* **WORK REQUIRED**
From the records below, output exactly the lines running from the line containing "D1: zener (A N8, K GND) -> LED (A N8, K GND)" through the line containing "S1: button (GND, N2) -> button (+9V, GND)", and no others.

──────── ENTRIES SUPPLIED ────────

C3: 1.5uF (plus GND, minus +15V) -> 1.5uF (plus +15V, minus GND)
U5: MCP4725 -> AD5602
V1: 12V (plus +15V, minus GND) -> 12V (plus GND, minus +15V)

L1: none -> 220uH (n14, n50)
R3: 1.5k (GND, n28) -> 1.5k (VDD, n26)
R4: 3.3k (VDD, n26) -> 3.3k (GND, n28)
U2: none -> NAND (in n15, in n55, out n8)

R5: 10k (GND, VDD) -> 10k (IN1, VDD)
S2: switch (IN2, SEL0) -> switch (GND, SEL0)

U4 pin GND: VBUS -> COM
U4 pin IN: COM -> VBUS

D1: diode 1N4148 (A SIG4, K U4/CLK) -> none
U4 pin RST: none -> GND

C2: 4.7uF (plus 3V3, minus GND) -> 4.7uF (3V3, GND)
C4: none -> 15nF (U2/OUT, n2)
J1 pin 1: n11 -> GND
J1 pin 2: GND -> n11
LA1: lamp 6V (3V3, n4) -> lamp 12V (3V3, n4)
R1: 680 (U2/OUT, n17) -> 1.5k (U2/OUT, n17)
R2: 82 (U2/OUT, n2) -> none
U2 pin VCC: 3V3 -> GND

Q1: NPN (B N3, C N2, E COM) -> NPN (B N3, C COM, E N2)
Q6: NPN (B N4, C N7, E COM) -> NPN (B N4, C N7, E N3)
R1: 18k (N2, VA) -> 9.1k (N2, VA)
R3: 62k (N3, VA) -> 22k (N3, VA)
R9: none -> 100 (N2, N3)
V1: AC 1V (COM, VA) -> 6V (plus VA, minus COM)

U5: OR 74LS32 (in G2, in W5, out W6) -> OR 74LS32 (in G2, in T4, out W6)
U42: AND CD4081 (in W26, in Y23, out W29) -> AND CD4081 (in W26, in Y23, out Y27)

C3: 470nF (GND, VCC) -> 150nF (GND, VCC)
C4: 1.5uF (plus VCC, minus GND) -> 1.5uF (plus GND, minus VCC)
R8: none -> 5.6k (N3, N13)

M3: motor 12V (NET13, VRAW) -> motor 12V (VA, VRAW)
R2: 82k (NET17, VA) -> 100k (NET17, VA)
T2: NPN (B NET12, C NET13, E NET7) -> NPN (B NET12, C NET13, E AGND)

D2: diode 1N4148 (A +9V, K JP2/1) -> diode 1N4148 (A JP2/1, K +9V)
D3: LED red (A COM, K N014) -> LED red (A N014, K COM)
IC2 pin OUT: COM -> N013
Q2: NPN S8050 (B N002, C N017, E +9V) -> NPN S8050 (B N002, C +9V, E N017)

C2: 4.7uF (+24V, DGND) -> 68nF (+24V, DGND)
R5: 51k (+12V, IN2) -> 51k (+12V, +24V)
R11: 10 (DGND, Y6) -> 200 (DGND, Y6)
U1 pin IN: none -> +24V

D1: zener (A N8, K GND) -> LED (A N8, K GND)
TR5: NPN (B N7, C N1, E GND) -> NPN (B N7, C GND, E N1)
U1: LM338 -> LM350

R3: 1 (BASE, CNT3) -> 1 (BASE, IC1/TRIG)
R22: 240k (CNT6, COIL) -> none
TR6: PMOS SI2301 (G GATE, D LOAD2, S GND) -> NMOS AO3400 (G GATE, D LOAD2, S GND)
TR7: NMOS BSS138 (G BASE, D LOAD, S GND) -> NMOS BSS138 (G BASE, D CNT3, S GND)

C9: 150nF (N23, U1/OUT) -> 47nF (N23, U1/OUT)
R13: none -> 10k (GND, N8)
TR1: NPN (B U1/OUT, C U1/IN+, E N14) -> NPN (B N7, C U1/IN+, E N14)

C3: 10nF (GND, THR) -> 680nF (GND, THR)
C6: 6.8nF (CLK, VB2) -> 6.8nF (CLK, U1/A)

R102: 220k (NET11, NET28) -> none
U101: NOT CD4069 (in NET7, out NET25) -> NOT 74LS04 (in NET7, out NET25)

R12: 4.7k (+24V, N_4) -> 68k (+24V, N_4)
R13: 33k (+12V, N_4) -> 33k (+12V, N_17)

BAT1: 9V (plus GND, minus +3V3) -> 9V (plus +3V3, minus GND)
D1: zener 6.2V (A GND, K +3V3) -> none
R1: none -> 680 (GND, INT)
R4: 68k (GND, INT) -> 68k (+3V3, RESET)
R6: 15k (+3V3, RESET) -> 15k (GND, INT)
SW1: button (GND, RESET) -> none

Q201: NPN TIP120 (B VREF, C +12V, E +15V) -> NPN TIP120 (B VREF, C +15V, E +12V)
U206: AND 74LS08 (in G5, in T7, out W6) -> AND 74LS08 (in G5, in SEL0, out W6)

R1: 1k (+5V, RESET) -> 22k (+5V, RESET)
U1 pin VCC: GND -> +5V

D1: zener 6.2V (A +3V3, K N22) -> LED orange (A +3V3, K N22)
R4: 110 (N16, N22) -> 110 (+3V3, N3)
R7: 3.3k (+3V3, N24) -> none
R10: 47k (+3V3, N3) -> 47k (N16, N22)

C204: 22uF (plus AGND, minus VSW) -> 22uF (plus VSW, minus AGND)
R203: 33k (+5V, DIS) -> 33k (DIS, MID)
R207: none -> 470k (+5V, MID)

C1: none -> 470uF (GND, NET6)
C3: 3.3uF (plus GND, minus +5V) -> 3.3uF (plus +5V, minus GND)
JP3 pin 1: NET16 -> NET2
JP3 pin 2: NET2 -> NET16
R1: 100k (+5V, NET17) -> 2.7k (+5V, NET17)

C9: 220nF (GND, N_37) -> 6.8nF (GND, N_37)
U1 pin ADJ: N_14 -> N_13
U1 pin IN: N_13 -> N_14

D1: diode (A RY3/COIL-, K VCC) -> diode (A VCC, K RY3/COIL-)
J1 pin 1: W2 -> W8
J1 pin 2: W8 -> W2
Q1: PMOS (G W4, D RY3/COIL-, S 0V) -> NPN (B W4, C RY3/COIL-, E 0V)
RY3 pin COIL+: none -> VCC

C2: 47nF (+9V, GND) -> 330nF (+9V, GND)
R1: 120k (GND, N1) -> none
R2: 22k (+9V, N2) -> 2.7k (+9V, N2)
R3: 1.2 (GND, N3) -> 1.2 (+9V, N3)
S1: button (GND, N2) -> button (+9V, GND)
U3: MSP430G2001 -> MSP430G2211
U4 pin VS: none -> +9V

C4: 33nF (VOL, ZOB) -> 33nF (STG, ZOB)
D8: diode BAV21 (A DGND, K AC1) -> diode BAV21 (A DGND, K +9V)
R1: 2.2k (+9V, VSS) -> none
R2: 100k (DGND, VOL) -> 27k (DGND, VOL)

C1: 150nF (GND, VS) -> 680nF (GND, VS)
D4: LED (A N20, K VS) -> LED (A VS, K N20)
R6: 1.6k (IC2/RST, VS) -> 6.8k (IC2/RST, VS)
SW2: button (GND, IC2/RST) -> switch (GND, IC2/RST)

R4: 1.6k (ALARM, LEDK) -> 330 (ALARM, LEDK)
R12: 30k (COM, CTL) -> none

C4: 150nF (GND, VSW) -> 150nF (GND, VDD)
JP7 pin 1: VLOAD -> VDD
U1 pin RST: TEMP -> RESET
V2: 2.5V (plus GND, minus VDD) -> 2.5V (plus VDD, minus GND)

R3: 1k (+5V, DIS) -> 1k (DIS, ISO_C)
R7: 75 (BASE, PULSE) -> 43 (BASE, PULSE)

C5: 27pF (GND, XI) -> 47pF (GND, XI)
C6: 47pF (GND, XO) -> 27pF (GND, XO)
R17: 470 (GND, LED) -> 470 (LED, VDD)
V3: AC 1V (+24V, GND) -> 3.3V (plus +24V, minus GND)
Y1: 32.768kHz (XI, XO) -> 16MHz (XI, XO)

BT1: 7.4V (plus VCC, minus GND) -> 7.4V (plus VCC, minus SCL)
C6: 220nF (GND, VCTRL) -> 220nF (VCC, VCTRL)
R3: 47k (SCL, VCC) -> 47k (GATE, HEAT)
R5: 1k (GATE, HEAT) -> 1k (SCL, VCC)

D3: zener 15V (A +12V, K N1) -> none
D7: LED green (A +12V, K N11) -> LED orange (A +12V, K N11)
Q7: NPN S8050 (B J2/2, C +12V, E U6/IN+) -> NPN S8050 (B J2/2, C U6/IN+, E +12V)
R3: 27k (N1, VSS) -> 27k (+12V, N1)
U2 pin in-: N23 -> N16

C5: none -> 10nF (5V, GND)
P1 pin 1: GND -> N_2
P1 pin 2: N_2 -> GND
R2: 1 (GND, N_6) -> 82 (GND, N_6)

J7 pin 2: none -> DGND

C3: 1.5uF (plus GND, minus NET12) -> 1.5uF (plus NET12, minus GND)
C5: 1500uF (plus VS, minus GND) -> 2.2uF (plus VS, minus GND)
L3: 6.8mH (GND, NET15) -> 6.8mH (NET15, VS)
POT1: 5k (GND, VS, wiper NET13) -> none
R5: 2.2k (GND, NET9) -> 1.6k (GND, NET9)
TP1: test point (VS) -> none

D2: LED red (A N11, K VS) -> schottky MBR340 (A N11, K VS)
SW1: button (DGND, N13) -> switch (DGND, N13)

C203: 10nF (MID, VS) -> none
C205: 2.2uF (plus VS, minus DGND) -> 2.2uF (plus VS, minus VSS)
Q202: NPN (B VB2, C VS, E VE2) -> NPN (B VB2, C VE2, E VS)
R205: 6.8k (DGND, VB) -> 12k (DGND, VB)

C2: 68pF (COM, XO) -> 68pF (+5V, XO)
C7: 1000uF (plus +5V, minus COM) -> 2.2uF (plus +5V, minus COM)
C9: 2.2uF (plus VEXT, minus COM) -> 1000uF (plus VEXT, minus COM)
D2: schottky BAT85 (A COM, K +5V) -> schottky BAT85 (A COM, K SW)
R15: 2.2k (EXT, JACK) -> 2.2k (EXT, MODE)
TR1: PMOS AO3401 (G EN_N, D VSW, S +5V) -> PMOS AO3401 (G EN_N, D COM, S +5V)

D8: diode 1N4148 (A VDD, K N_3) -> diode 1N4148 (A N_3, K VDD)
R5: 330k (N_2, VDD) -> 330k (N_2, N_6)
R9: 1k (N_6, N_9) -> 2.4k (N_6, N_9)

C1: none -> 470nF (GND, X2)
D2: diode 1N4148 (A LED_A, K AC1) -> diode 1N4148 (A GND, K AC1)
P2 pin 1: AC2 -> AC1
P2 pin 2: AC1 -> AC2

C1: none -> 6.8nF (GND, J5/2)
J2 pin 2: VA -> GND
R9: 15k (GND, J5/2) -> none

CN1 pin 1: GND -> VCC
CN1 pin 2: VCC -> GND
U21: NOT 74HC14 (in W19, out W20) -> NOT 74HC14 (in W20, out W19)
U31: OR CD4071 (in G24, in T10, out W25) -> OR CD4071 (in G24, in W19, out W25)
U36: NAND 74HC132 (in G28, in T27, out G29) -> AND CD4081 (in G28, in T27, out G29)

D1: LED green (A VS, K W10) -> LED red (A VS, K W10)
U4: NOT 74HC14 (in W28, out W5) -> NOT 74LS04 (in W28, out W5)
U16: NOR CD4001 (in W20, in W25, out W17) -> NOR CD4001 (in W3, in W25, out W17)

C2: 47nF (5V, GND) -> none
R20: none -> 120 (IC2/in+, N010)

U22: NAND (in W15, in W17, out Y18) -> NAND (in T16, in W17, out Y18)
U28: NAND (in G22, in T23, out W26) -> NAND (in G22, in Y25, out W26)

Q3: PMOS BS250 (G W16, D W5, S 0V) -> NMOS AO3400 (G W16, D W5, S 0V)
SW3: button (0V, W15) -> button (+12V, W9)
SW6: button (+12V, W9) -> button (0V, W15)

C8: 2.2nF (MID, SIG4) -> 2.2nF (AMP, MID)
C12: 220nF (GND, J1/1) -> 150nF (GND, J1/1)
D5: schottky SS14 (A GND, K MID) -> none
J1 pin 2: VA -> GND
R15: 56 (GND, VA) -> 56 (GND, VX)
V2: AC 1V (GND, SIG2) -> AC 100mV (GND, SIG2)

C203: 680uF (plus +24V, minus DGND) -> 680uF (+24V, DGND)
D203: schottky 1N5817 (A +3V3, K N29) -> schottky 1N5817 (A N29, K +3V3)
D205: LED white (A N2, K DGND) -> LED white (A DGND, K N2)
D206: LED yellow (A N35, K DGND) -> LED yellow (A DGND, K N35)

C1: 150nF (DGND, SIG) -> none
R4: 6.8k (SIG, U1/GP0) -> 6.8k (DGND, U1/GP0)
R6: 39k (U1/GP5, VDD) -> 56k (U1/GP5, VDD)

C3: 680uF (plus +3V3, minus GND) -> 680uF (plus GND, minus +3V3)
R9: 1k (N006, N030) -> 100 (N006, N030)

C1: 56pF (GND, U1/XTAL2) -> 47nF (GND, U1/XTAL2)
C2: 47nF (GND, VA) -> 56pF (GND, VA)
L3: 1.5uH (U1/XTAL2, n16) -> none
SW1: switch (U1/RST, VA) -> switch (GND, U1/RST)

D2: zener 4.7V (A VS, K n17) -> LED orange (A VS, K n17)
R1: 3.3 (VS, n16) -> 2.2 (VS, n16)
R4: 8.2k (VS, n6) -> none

────────

* **REPLY TO THE EXERCISE**
D1: zener (A N8, K GND) -> LED (A N8, K GND)
TR5: NPN (B N7, C N1, E GND) -> NPN (B N7, C GND, E N1)
U1: LM338 -> LM350

R3: 1 (BASE, CNT3) -> 1 (BASE, IC1/TRIG)
R22: 240k (CNT6, COIL) -> none
TR6: PMOS SI2301 (G GATE, D LOAD2, S GND) -> NMOS AO3400 (G GATE, D LOAD2, S GND)
TR7: NMOS BSS138 (G BASE, D LOAD, S GND) -> NMOS BSS138 (G BASE, D CNT3, S GND)

C9: 150nF (N23, U1/OUT) -> 47nF (N23, U1/OUT)
R13: none -> 10k (GND, N8)
TR1: NPN (B U1/OUT, C U1/IN+, E N14) -> NPN (B N7, C U1/IN+, E N14)

C3: 10nF (GND, THR) -> 680nF (GND, THR)
C6: 6.8nF (CLK, VB2) -> 6.8nF (CLK, U1/A)

R102: 220k (NET11, NET28) -> none
U101: NOT CD4069 (in NET7, out NET25) -> NOT 74LS04 (in NET7, out NET25)

R12: 4.7k (+24V, N_4) -> 68k (+24V, N_4)
R13: 33k (+12V, N_4) -> 33k (+12V, N_17)

BAT1: 9V (plus GND, minus +3V3) -> 9V (plus +3V3, minus GND)
D1: zener 6.2V (A GND, K +3V3) -> none
R1: none -> 680 (GND, INT)
R4: 68k (GND, INT) -> 68k (+3V3, RESET)
R6: 15k (+3V3, RESET) -> 15k (GND, INT)
SW1: button (GND, RESET) -> none

Q201: NPN TIP120 (B VREF, C +12V, E +15V) -> NPN TIP120 (B VREF, C +15V, E +12V)
U206: AND 74LS08 (in G5, in T7, out W6) -> AND 74LS08 (in G5, in SEL0, out W6)

R1: 1k (+5V, RESET) -> 22k (+5V, RESET)
U1 pin VCC: GND -> +5V

D1: zener 6.2V (A +3V3, K N22) -> LED orange (A +3V3, K N22)
R4: 110 (N16, N22) -> 110 (+3V3, N3)
R7: 3.3k (+3V3, N24) -> none
R10: 47k (+3V3, N3) -> 47k (N16, N22)

C204: 22uF (plus AGND, minus VSW) -> 22uF (plus VSW, minus AGND)
R203: 33k (+5V, DIS) -> 33k (DIS, MID)
R207: none -> 470k (+5V, MID)

C1: none -> 470uF (GND, NET6)
C3: 3.3uF (plus GND, minus +5V) -> 3.3uF (plus +5V, minus GND)
JP3 pin 1: NET16 -> NET2
JP3 pin 2: NET2 -> NET16
R1: 100k (+5V, NET17) -> 2.7k (+5V, NET17)

C9: 220nF (GND, N_37) -> 6.8nF (GND, N_37)
U1 pin ADJ: N_14 -> N_13
U1 pin IN: N_13 -> N_14

D1: diode (A RY3/COIL-, K VCC) -> diode (A VCC, K RY3/COIL-)
J1 pin 1: W2 -> W8
J1 pin 2: W8 -> W2
Q1: PMOS (G W4, D RY3/COIL-, S 0V) -> NPN (B W4, C RY3/COIL-, E 0V)
RY3 pin COIL+: none -> VCC

C2: 47nF (+9V, GND) -> 330nF (+9V, GND)
R1: 120k (GND, N1) -> none
R2: 22k (+9V, N2) -> 2.7k (+9V, N2)
R3: 1.2 (GND, N3) -> 1.2 (+9V, N3)
S1: button (GND, N2) -> button (+9V, GND)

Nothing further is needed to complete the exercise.